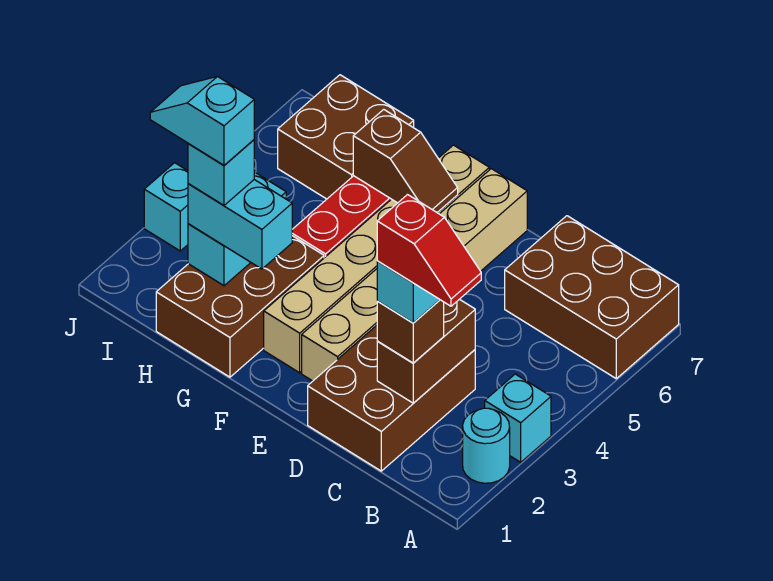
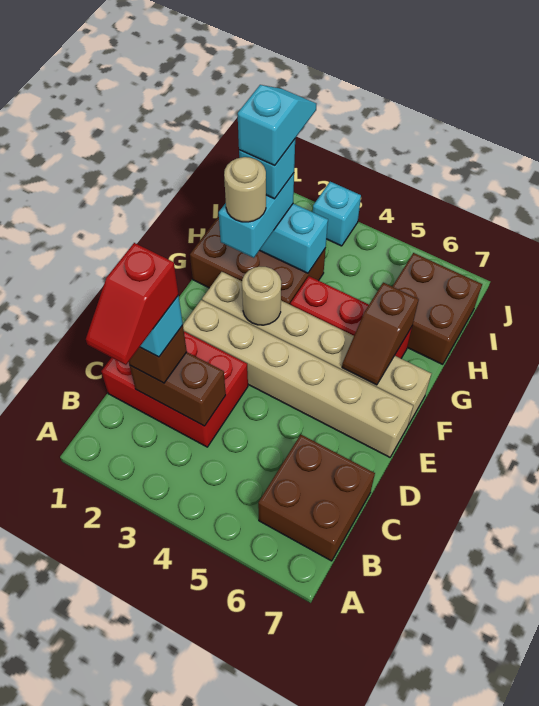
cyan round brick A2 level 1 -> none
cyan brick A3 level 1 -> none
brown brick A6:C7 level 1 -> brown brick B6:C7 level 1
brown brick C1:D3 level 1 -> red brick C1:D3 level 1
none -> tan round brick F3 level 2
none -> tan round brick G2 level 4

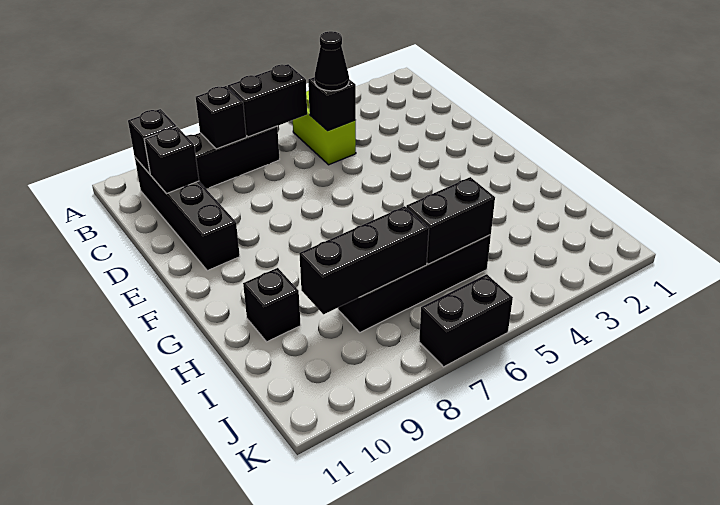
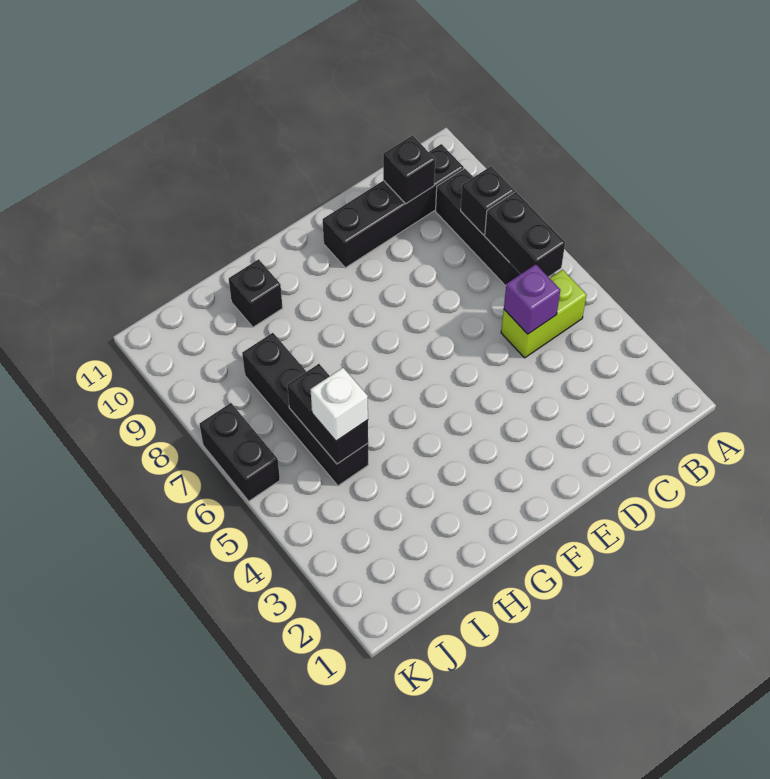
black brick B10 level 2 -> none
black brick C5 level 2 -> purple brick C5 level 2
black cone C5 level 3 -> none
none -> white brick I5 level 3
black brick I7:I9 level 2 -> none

### Task prompt
Only the number is wanted: how many lines of these entries contain the string "none"?

### Task solution
8